[What this task involves] Write out the entries below exactly as they stand. Skip every image.
· · · · ·
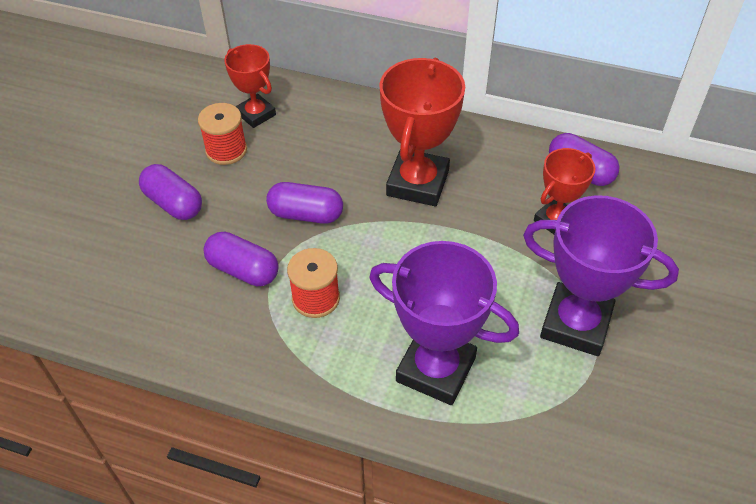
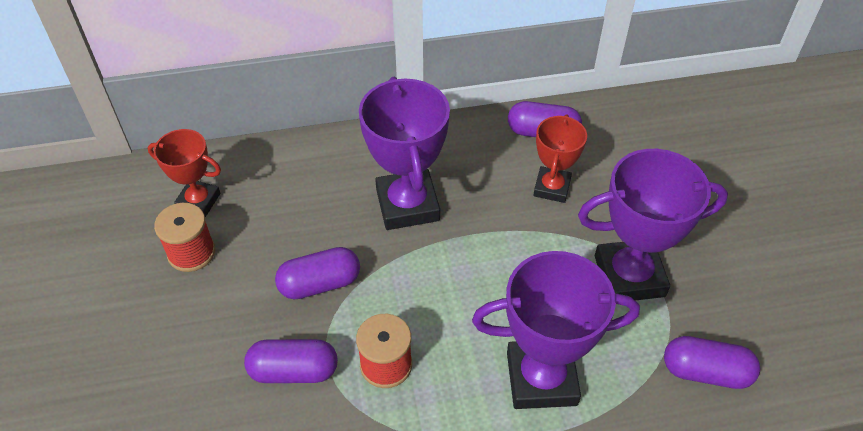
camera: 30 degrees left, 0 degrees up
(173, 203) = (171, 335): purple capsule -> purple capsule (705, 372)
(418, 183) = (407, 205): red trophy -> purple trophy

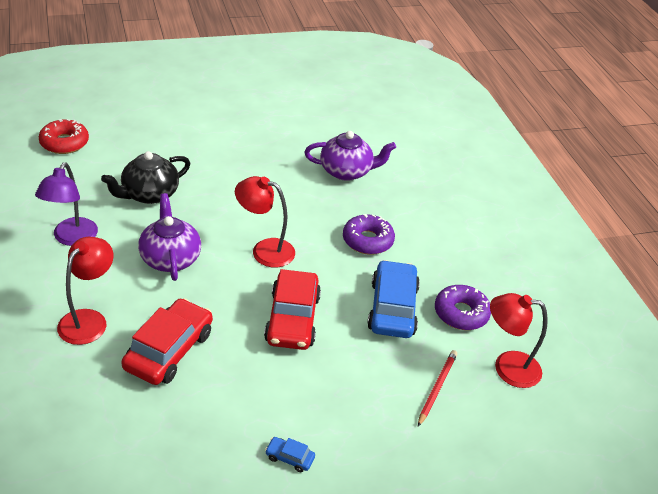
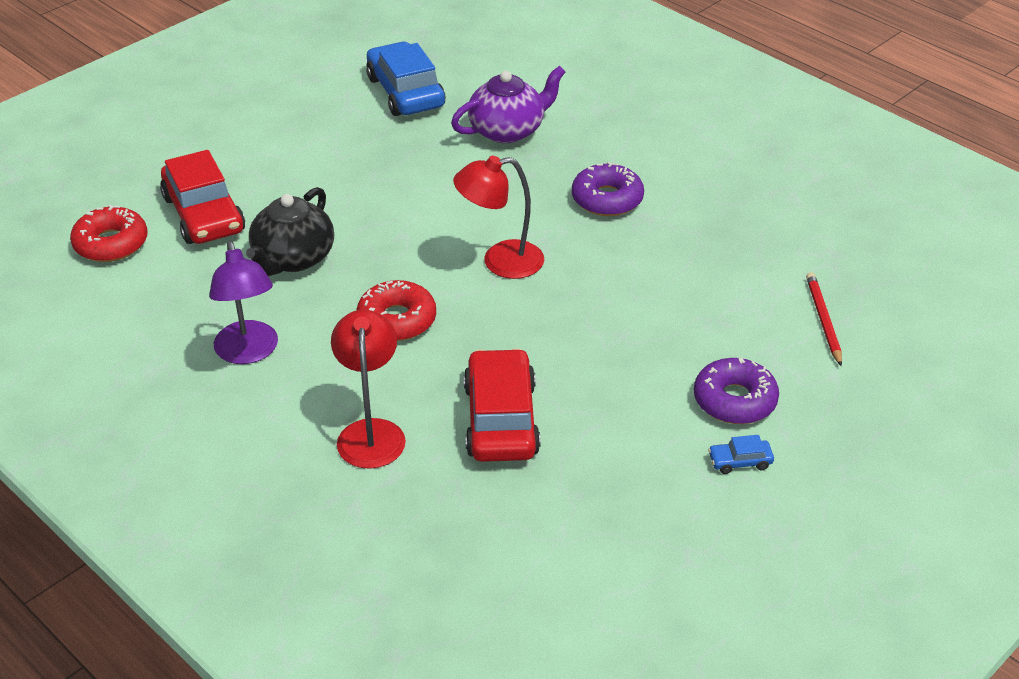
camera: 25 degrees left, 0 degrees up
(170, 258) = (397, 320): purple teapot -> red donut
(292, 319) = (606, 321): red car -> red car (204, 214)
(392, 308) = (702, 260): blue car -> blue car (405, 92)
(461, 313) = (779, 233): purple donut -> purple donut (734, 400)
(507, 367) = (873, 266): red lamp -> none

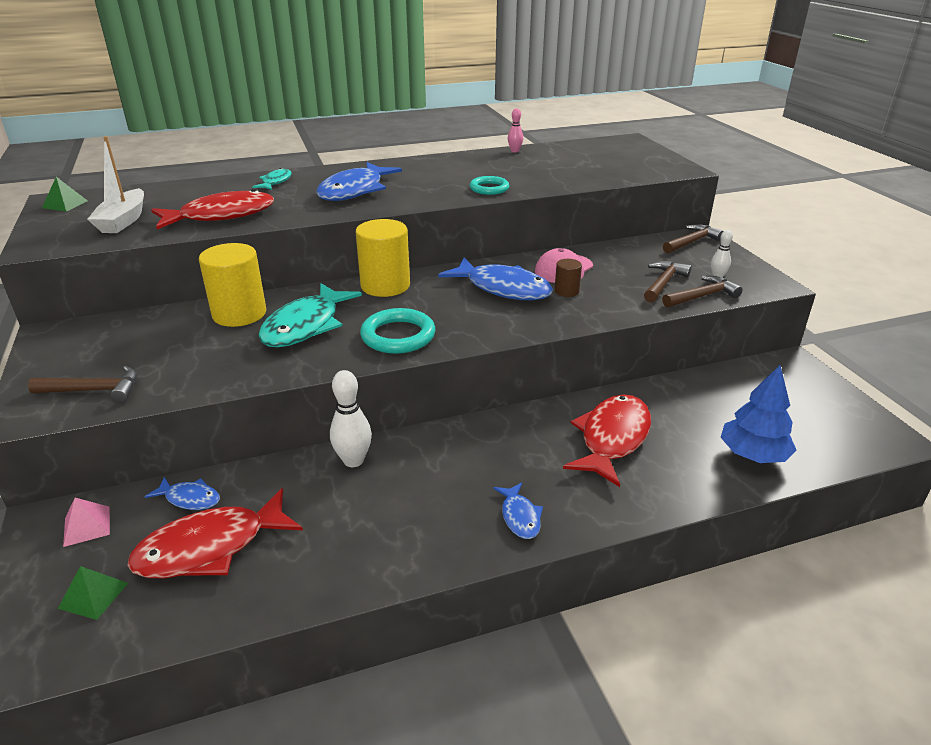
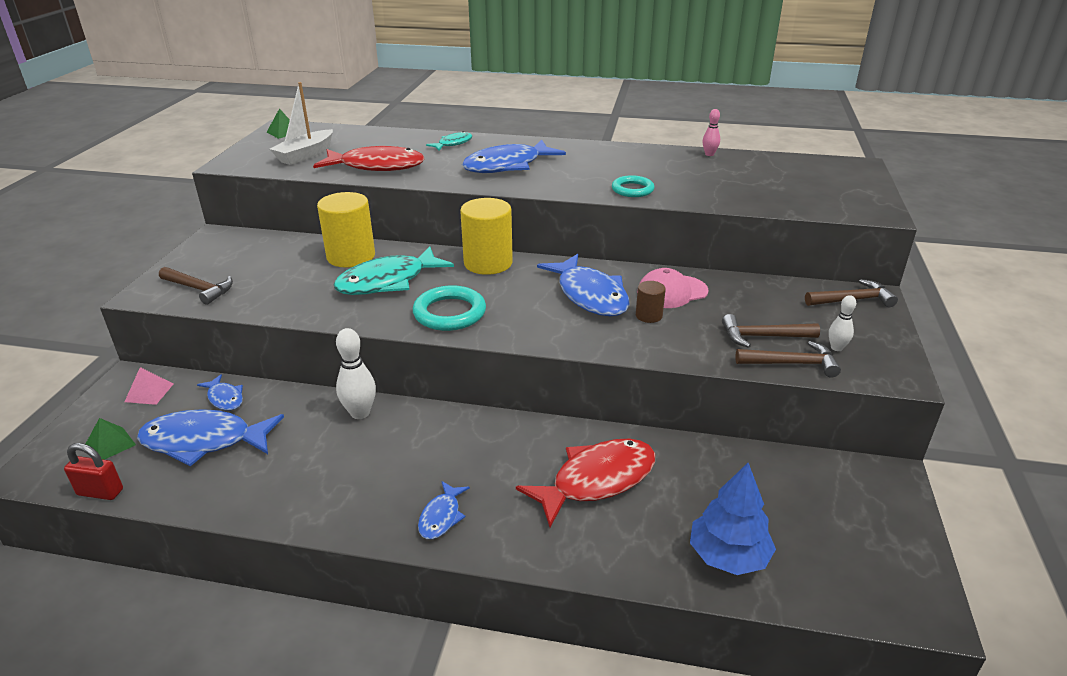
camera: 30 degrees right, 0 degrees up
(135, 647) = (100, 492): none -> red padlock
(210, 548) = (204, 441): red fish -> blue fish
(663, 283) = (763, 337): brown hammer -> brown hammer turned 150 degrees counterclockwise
· · · · ·
[Written reply]
camera: 30 degrees left, 0 degrees up
(173, 203) = (171, 335): purple capsule -> purple capsule (705, 372)
(418, 183) = (407, 205): red trophy -> purple trophy

camera: 25 degrees left, 0 degrees up
(170, 258) = (397, 320): purple teapot -> red donut
(292, 319) = (606, 321): red car -> red car (204, 214)
(392, 308) = (702, 260): blue car -> blue car (405, 92)
(461, 313) = (779, 233): purple donut -> purple donut (734, 400)
(507, 367) = (873, 266): red lamp -> none

camera: 30 degrees right, 0 degrees up
(135, 647) = (100, 492): none -> red padlock
(210, 548) = (204, 441): red fish -> blue fish
(663, 283) = (763, 337): brown hammer -> brown hammer turned 150 degrees counterclockwise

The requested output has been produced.